(Recorded data)
Segment Open
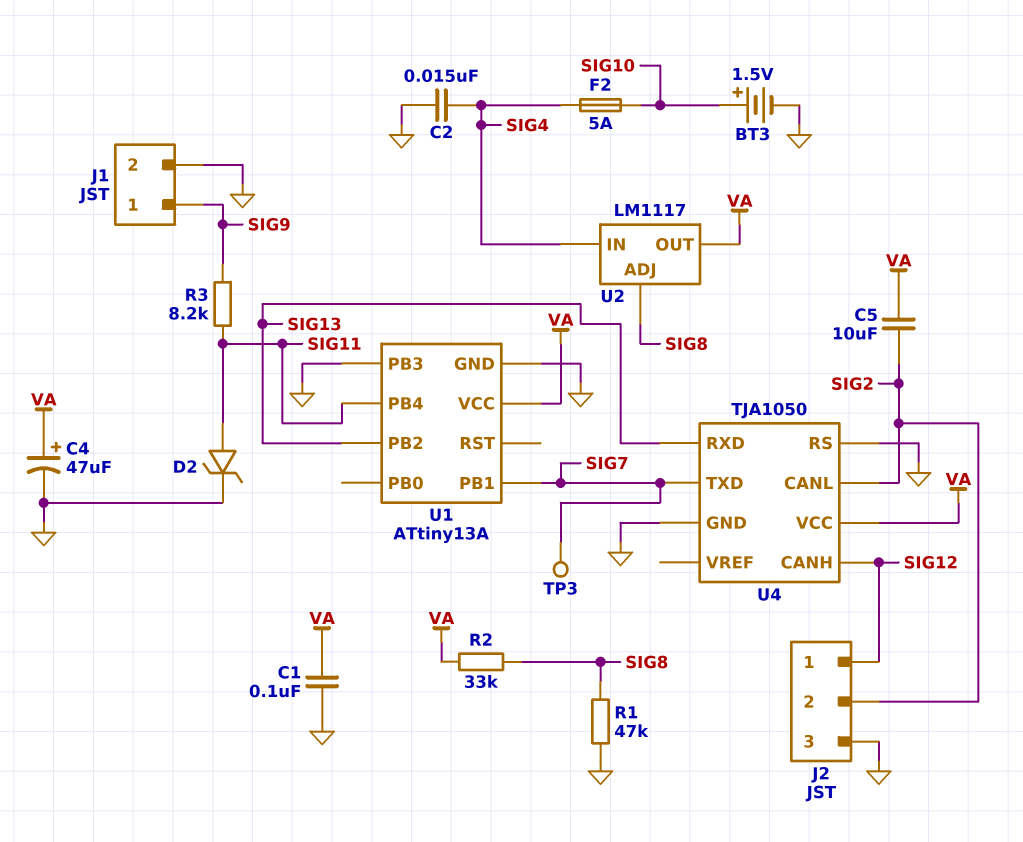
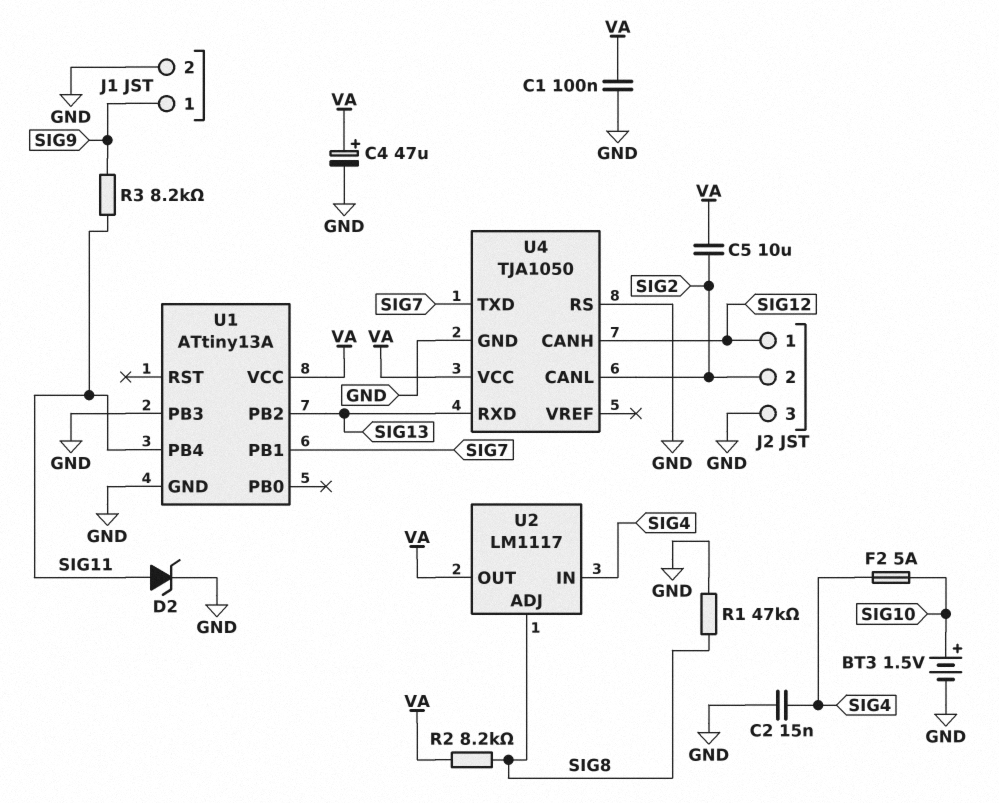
R2: 33k (SIG8, VA) -> 8.2k (SIG8, VA)
TP3: test point (SIG7) -> none

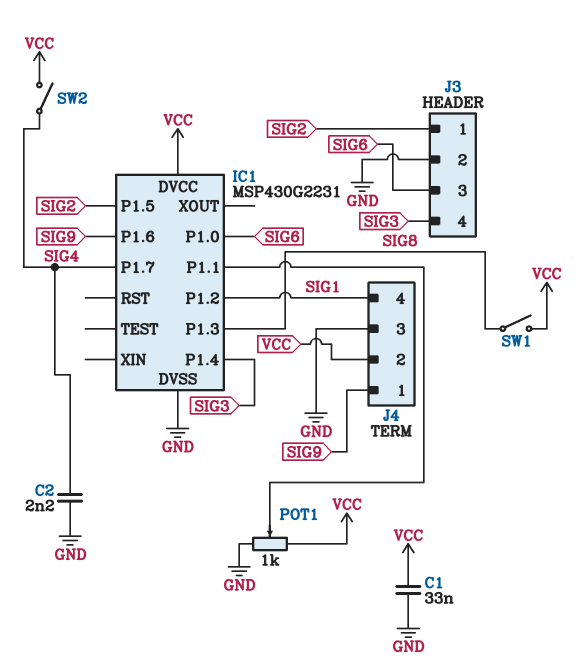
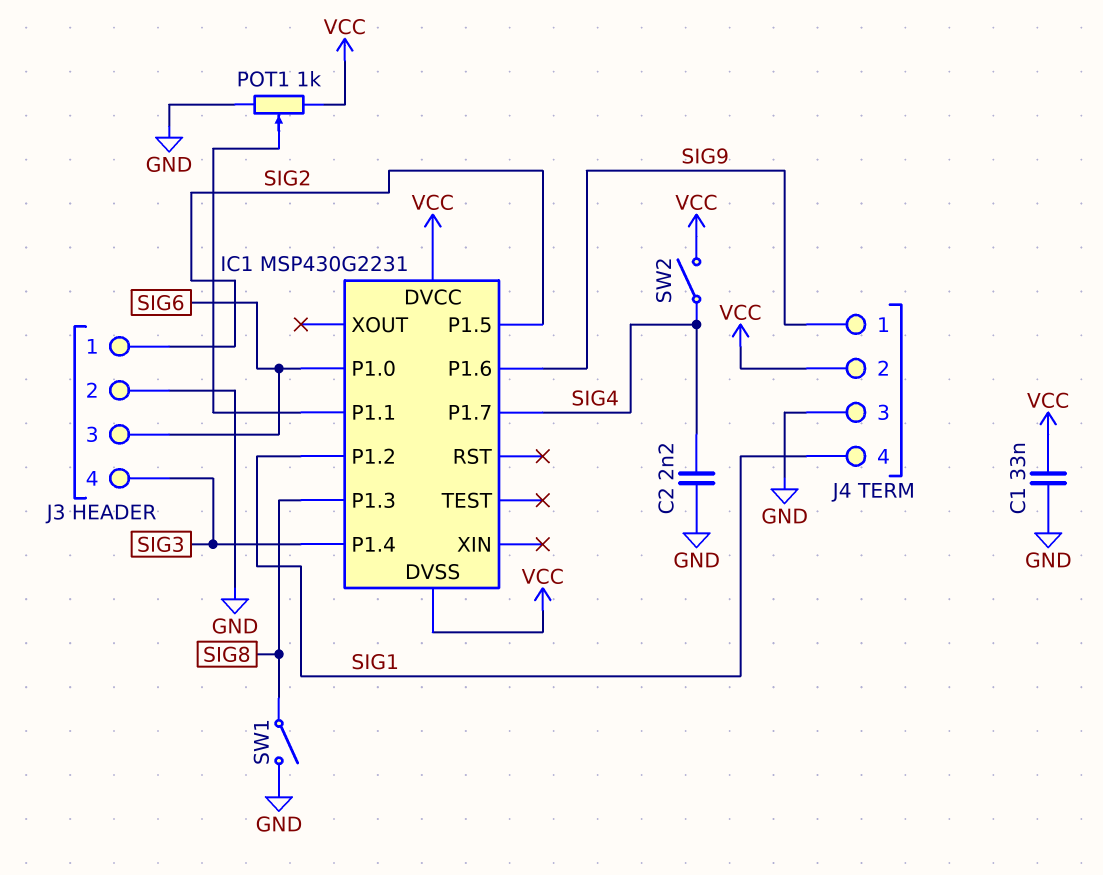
IC1 pin DVSS: GND -> VCC
SW1: switch (SIG8, VCC) -> switch (GND, SIG8)

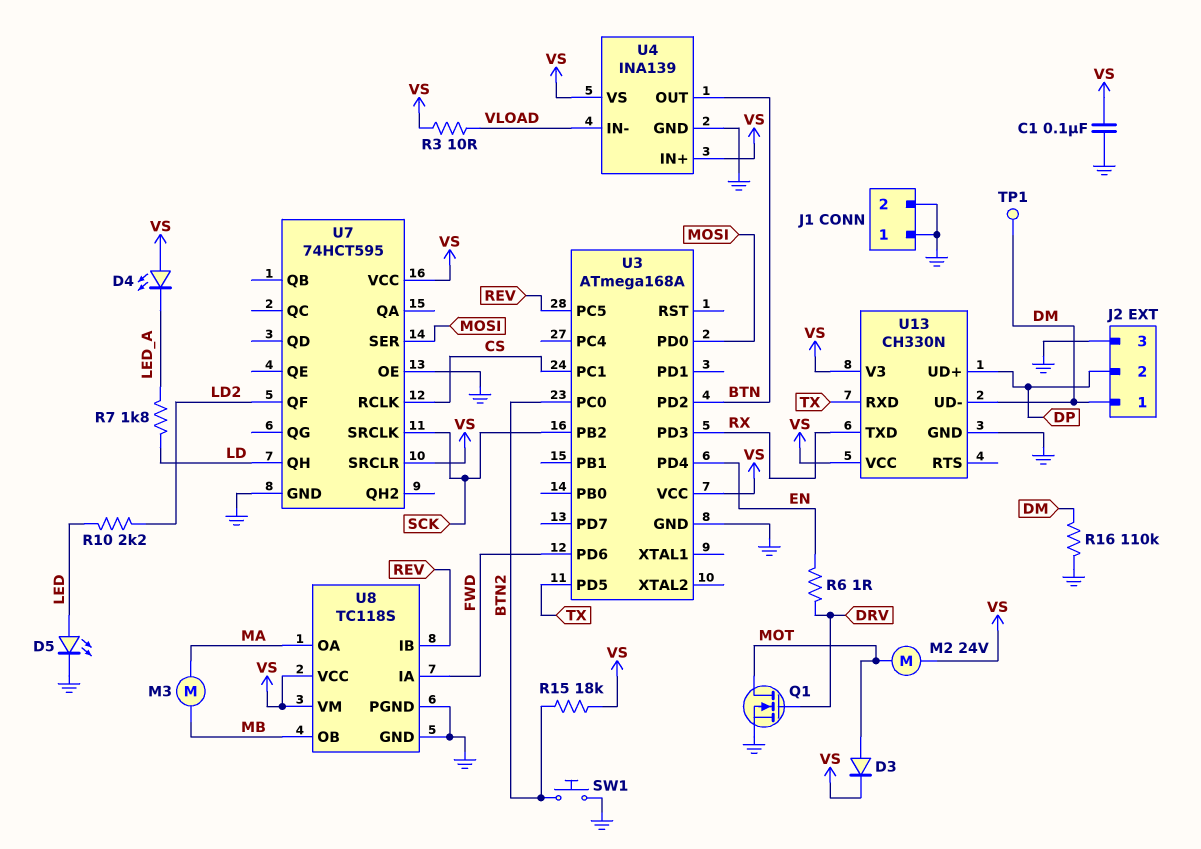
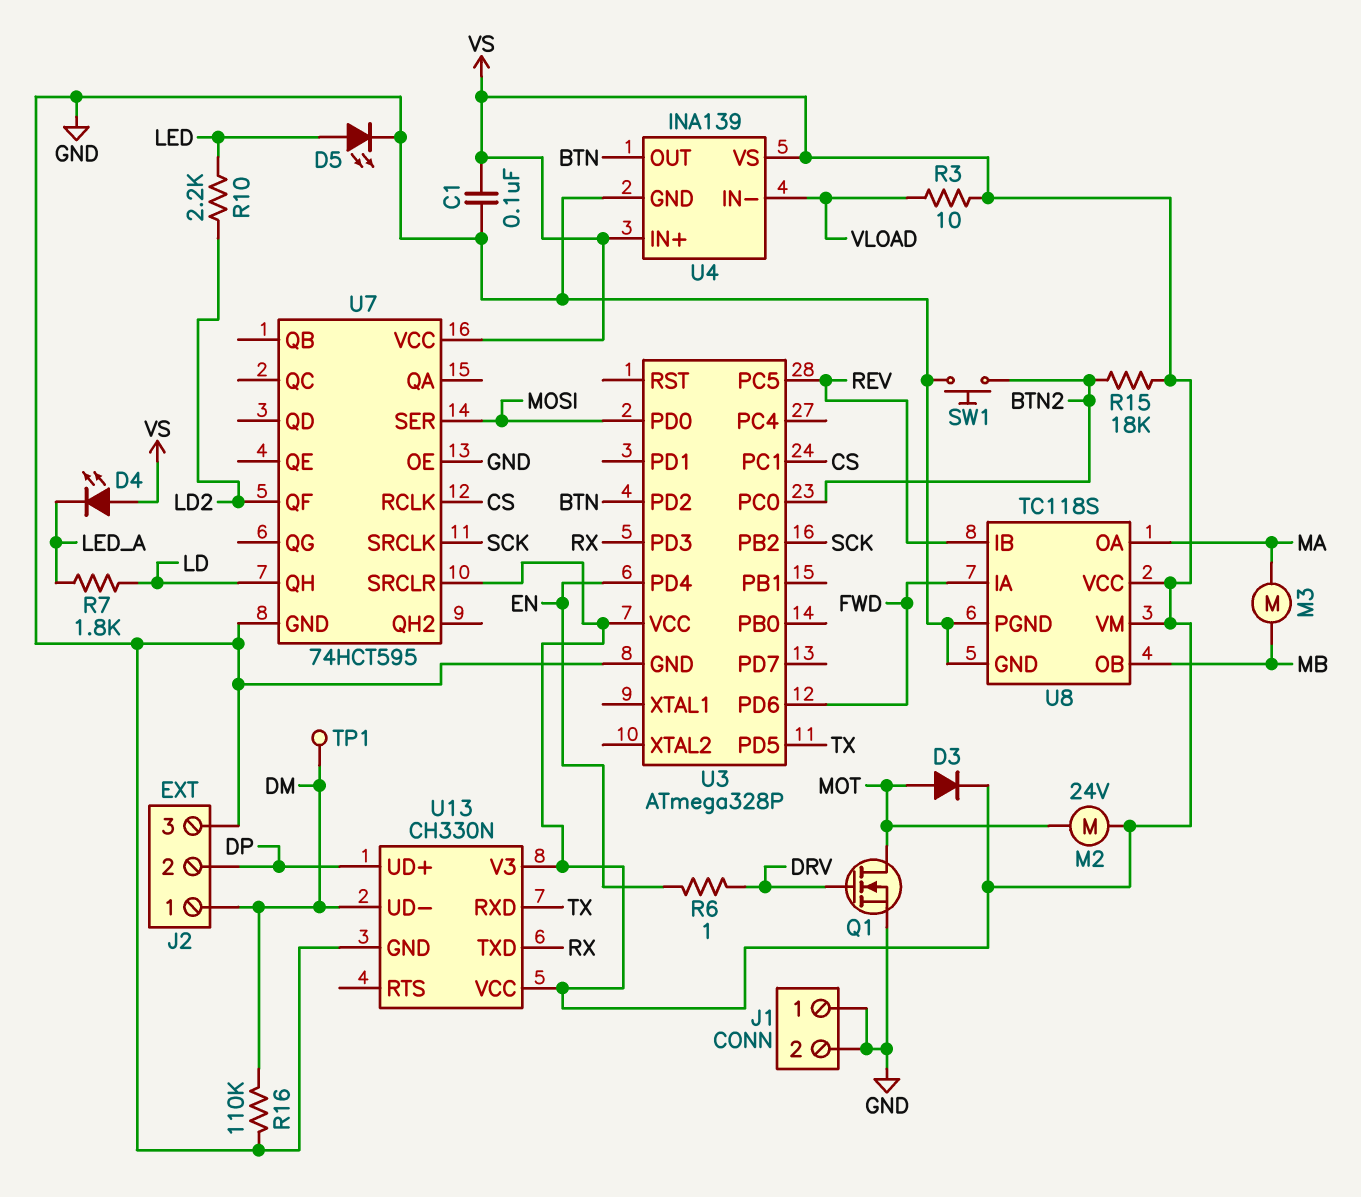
U3: ATmega168A -> ATmega328P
Segment Closed
Aim of the exercise:
Each record above is to be restated exactly, with its pictures removed from the copy.

Output below:
R2: 33k (SIG8, VA) -> 8.2k (SIG8, VA)
TP3: test point (SIG7) -> none

IC1 pin DVSS: GND -> VCC
SW1: switch (SIG8, VCC) -> switch (GND, SIG8)

U3: ATmega168A -> ATmega328P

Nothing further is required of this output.